Task requirements:
Scan the entries for the word "cone". Every line that has it should be copied.

Entries supplied:

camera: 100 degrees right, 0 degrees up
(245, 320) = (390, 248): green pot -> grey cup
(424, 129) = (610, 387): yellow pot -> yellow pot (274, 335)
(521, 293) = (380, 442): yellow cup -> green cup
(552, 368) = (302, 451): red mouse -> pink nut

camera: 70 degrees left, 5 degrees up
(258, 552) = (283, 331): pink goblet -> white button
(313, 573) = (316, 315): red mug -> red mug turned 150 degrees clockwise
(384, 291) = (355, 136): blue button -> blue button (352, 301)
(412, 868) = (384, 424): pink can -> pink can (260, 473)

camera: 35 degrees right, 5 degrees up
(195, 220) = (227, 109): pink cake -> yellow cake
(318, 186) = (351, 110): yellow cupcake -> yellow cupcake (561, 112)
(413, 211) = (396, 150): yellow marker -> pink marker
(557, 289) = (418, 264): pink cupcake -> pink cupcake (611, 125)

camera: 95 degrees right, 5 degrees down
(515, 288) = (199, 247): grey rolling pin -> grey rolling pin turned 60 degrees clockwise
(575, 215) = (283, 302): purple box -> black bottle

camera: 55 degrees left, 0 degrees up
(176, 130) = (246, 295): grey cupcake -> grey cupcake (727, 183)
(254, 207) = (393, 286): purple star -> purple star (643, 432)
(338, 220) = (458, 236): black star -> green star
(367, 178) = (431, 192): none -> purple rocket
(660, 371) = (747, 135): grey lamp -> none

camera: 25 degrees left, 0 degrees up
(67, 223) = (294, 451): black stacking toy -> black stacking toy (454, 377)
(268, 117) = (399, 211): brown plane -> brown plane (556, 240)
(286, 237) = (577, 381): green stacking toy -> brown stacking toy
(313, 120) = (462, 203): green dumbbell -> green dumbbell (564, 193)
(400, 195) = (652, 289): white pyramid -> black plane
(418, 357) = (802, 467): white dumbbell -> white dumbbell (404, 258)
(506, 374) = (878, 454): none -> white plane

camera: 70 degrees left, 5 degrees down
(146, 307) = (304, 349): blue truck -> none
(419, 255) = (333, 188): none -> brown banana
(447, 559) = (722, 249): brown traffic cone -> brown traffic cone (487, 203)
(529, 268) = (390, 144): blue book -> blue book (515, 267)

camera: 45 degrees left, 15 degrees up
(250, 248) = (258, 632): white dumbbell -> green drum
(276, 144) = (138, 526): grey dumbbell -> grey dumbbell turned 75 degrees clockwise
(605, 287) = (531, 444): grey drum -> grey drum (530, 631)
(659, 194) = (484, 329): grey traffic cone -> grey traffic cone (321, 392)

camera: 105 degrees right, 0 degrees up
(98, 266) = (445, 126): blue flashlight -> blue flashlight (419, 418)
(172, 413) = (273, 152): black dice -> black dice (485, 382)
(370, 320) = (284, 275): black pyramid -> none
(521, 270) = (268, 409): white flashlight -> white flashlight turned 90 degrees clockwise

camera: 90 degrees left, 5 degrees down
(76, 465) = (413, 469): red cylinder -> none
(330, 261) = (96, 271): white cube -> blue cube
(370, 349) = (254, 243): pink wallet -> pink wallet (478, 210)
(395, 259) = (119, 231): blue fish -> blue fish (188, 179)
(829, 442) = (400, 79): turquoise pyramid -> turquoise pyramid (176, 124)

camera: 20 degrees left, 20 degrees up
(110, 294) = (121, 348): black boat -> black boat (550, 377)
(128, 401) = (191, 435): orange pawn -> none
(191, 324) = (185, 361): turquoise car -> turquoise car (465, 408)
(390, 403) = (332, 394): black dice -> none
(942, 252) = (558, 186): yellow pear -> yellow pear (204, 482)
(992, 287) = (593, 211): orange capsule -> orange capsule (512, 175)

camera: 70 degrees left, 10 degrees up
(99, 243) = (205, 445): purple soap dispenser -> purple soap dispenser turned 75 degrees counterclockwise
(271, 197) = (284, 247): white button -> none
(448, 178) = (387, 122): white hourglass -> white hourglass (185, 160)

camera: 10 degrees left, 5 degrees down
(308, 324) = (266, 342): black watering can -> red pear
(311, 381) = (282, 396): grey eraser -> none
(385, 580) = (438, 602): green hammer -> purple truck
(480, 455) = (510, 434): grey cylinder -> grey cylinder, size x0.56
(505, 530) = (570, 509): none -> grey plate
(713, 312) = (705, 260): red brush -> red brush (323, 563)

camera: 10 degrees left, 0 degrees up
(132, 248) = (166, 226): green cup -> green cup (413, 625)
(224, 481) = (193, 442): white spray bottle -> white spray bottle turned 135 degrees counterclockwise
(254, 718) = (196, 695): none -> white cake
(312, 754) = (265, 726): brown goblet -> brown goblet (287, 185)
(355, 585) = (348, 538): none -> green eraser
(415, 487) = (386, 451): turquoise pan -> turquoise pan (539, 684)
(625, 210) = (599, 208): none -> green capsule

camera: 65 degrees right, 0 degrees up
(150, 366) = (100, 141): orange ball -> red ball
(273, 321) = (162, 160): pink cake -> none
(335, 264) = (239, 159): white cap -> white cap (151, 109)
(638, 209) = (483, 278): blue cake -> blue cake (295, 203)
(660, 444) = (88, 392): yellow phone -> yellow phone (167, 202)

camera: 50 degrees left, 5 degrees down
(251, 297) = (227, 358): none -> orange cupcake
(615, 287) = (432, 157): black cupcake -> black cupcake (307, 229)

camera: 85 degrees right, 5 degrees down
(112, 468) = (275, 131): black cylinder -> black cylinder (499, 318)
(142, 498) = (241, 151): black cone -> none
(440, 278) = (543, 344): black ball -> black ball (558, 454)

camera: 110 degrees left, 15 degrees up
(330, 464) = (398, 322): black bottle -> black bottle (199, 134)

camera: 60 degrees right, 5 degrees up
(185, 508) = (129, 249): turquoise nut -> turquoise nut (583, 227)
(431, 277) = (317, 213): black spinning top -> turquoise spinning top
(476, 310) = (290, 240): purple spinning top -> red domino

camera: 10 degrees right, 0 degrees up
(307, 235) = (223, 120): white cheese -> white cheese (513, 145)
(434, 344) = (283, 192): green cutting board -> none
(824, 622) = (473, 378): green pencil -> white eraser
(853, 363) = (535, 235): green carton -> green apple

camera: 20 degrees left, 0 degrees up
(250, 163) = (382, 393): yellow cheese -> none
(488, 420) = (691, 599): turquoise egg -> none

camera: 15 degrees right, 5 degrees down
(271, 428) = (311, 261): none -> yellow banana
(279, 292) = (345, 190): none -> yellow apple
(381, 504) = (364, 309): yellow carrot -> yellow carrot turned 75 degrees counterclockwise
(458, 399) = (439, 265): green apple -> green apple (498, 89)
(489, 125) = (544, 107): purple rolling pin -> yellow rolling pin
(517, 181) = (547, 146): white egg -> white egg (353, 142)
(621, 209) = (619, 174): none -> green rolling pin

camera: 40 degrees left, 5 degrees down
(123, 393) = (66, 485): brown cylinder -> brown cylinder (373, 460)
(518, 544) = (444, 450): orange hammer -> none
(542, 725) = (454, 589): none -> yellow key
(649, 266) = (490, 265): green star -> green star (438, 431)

Answer for the task:
(447, 559) = (722, 249): brown traffic cone -> brown traffic cone (487, 203)
(659, 194) = (484, 329): grey traffic cone -> grey traffic cone (321, 392)
(142, 498) = (241, 151): black cone -> none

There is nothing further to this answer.